Problem description: With pictures left out, please repeat word for word the lines from the one containing "R5: 1.1k (COM, LED) -> 1.1k (+9V, LED)" through the end of the records.
***** Provided data *****
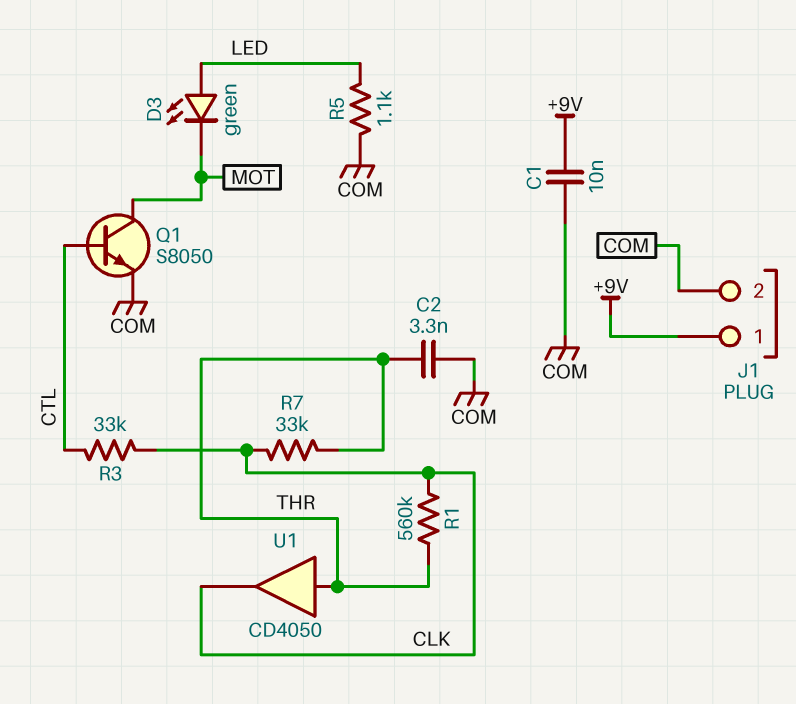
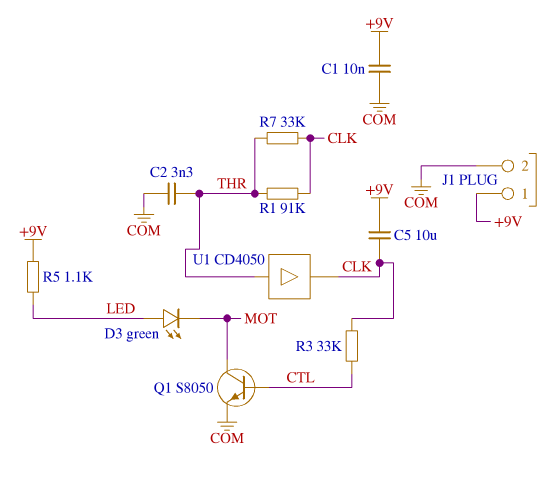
C5: none -> 10uF (+9V, CLK)
R1: 560k (CLK, THR) -> 91k (CLK, THR)
R5: 1.1k (COM, LED) -> 1.1k (+9V, LED)

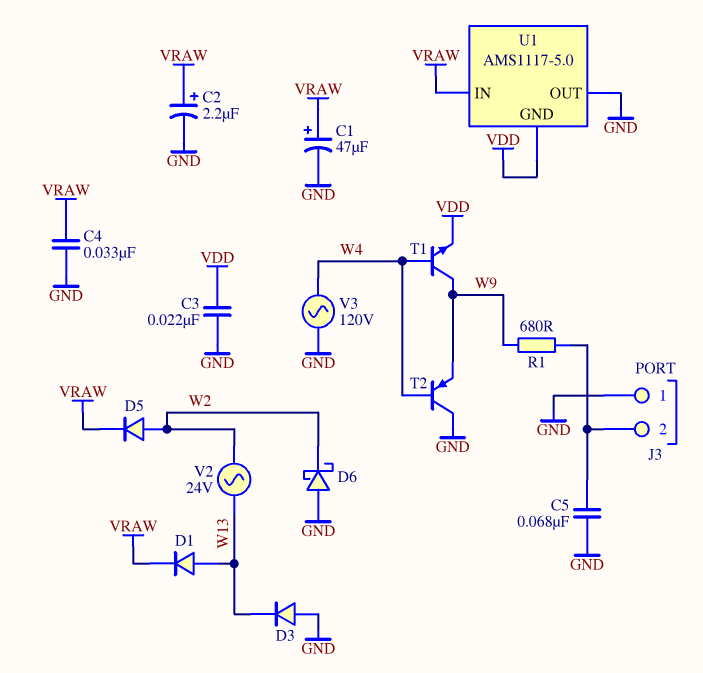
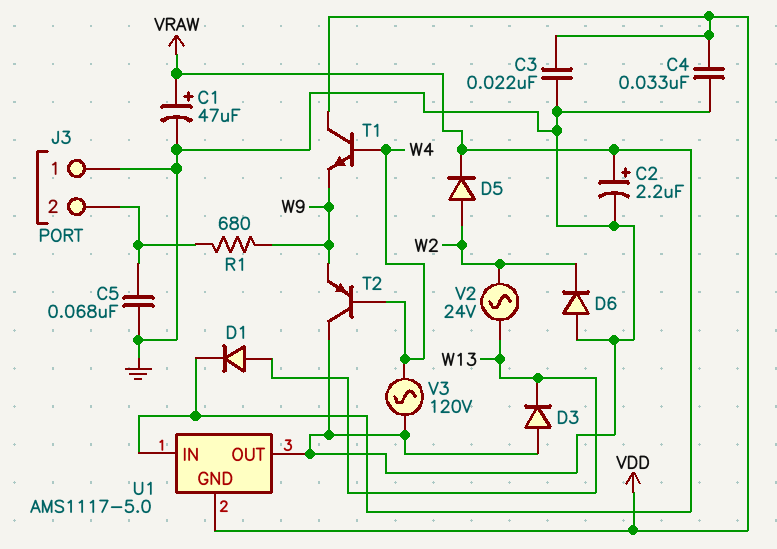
C4: 33nF (GND, VRAW) -> 33nF (GND, VDD)
D6: schottky (A GND, K W2) -> diode (A GND, K W2)
T1: NPN (B W4, C W9, E VDD) -> NPN (B W4, C VDD, E W9)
*****
Problem solution:
R5: 1.1k (COM, LED) -> 1.1k (+9V, LED)

C4: 33nF (GND, VRAW) -> 33nF (GND, VDD)
D6: schottky (A GND, K W2) -> diode (A GND, K W2)
T1: NPN (B W4, C W9, E VDD) -> NPN (B W4, C VDD, E W9)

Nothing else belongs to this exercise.